Before and after images:
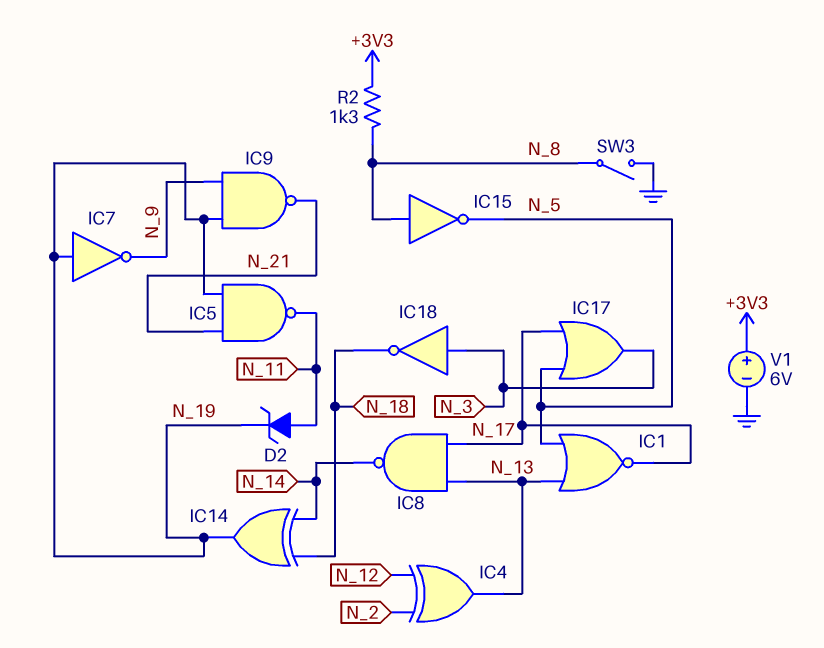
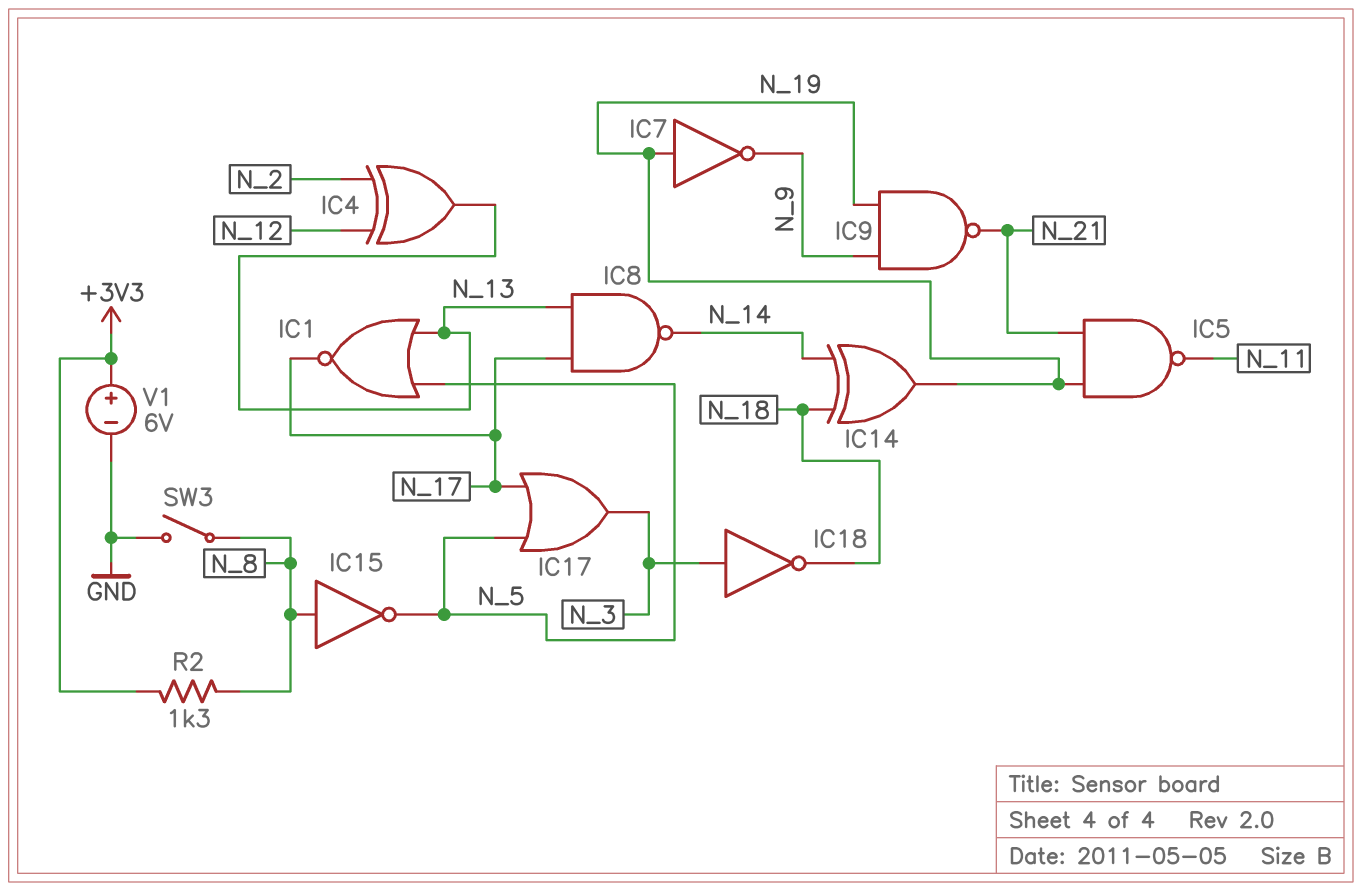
D2: zener (A N_11, K N_19) -> none

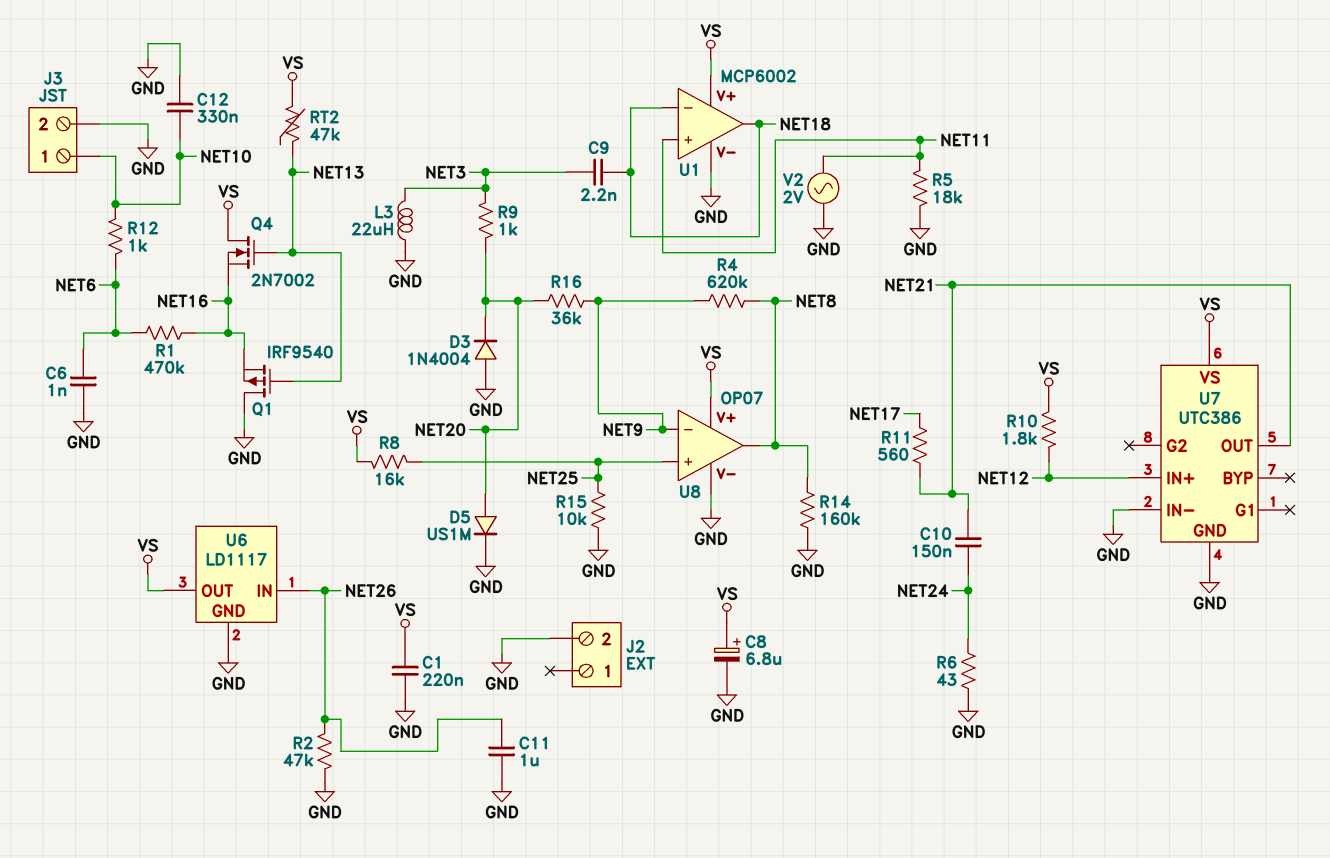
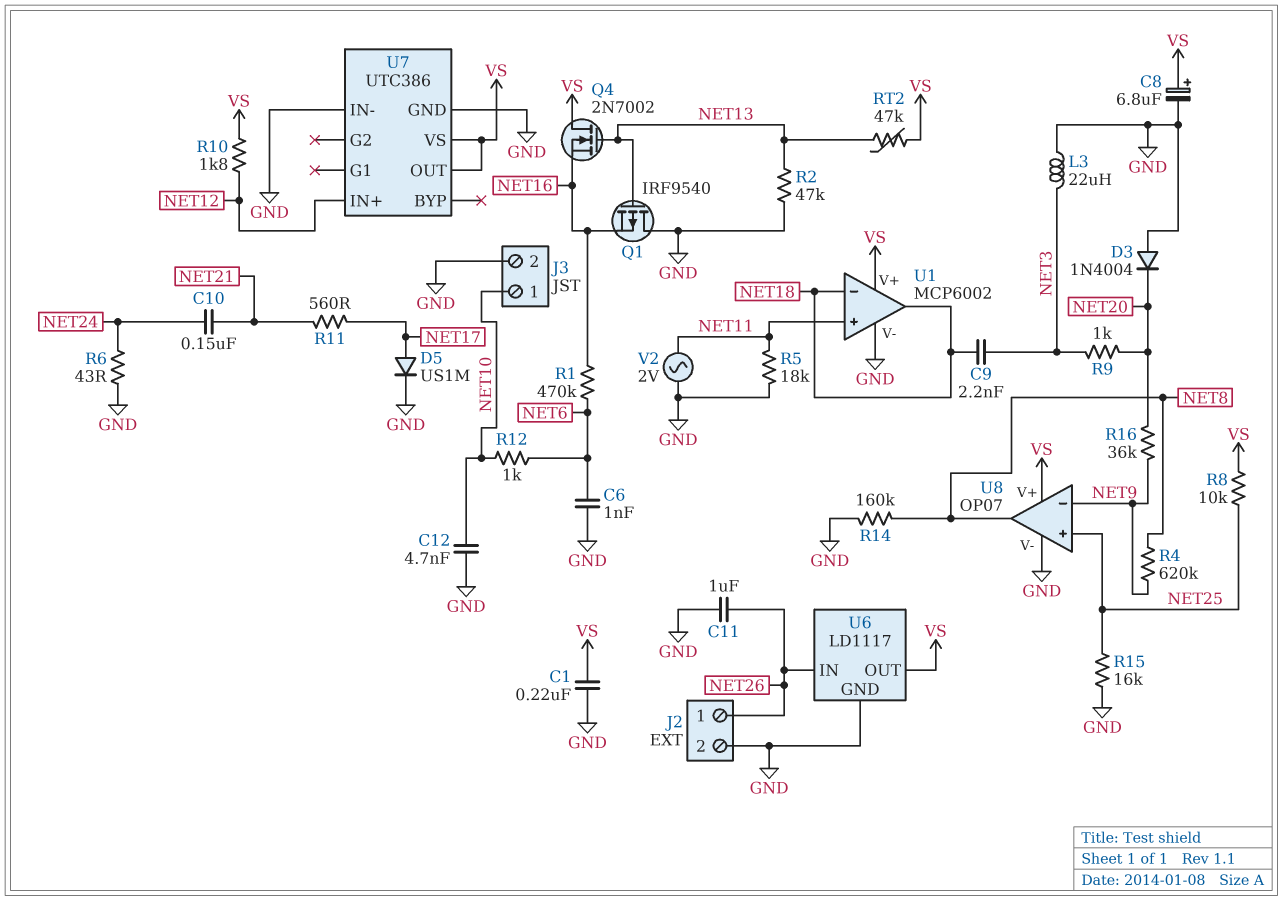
C12: 330nF (GND, NET10) -> 4.7nF (GND, NET10)
D5: diode US1M (A NET20, K GND) -> diode US1M (A NET17, K GND)
J2 pin 1: none -> NET26
R2: 47k (GND, NET26) -> 47k (GND, NET13)
R8: 16k (NET25, VS) -> 10k (NET25, VS)
R15: 10k (GND, NET25) -> 16k (GND, NET25)
U7 pin OUT: NET21 -> VS

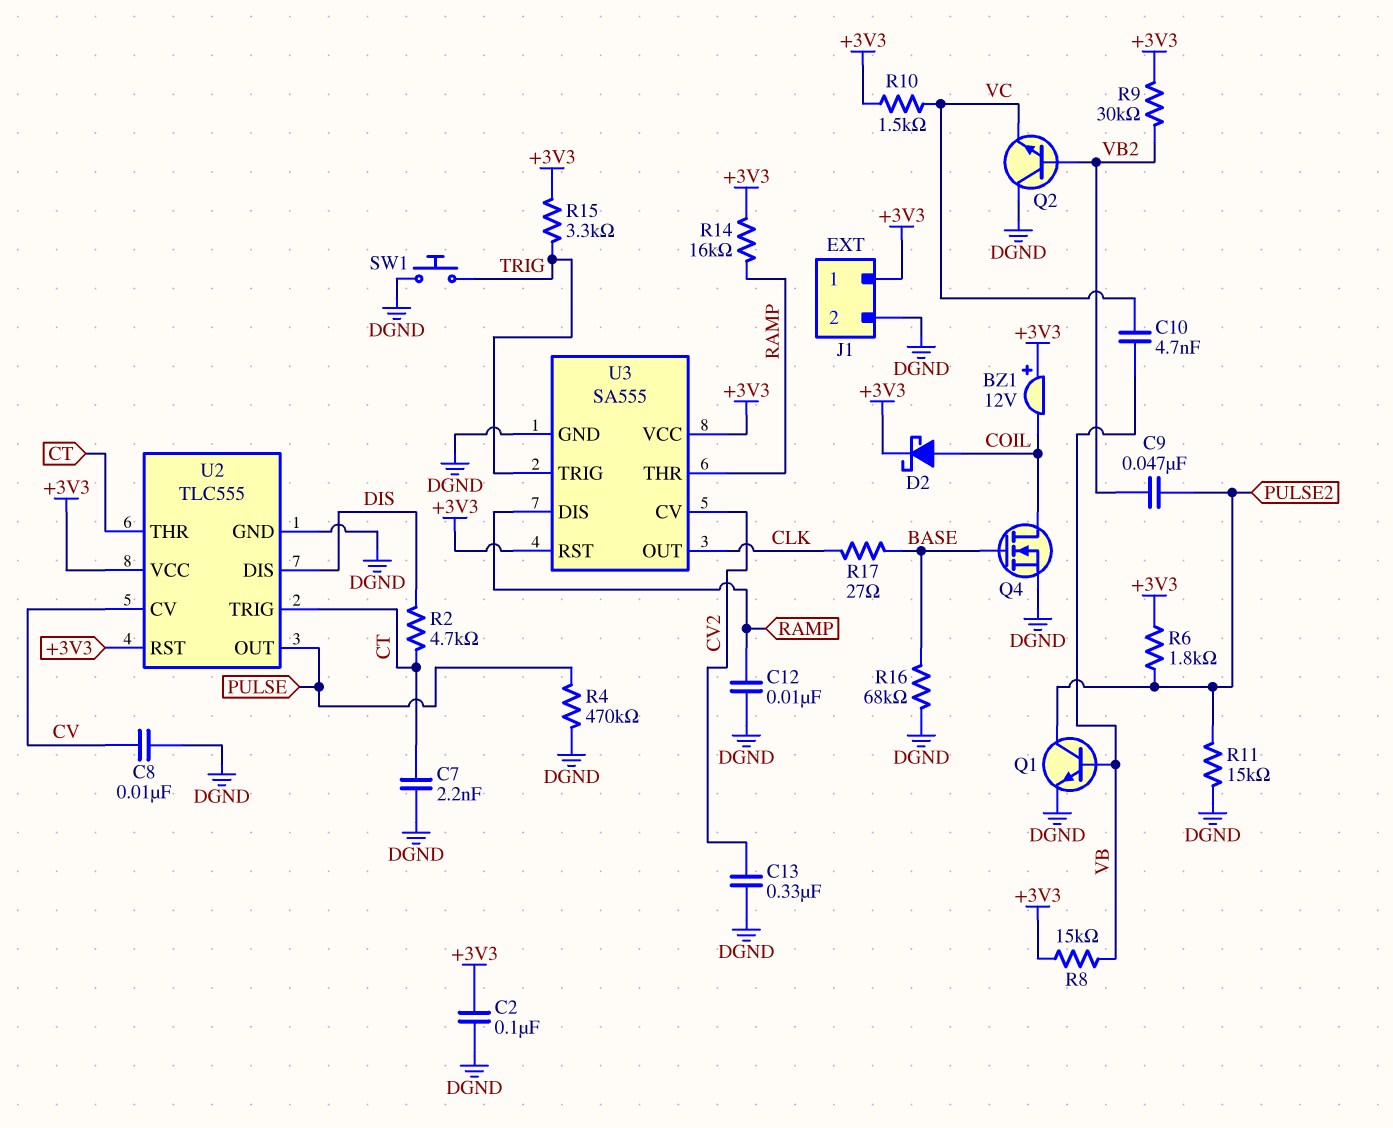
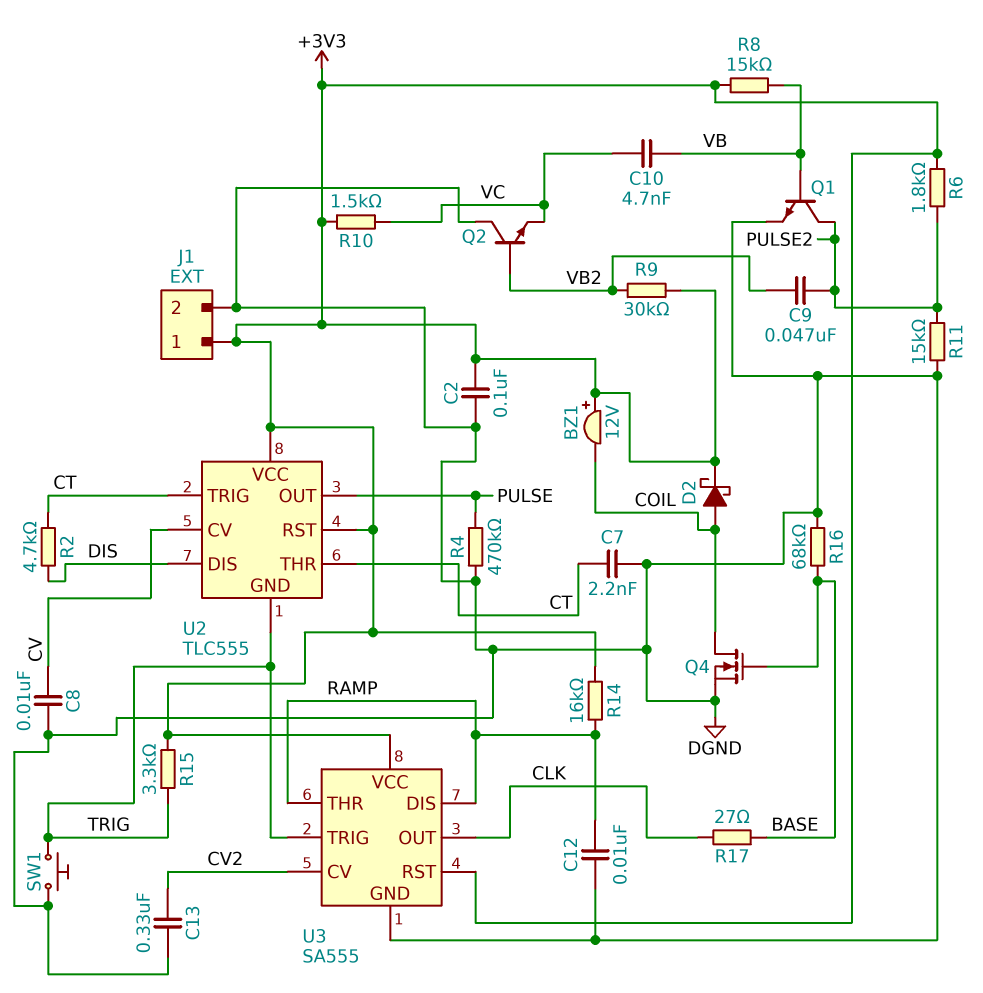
U2 pin GND: DGND -> TRIG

> **What is needed**: Copy each entry exactly as written. Images should not appear in the copy.

> **Written response**:
D2: zener (A N_11, K N_19) -> none

C12: 330nF (GND, NET10) -> 4.7nF (GND, NET10)
D5: diode US1M (A NET20, K GND) -> diode US1M (A NET17, K GND)
J2 pin 1: none -> NET26
R2: 47k (GND, NET26) -> 47k (GND, NET13)
R8: 16k (NET25, VS) -> 10k (NET25, VS)
R15: 10k (GND, NET25) -> 16k (GND, NET25)
U7 pin OUT: NET21 -> VS

U2 pin GND: DGND -> TRIG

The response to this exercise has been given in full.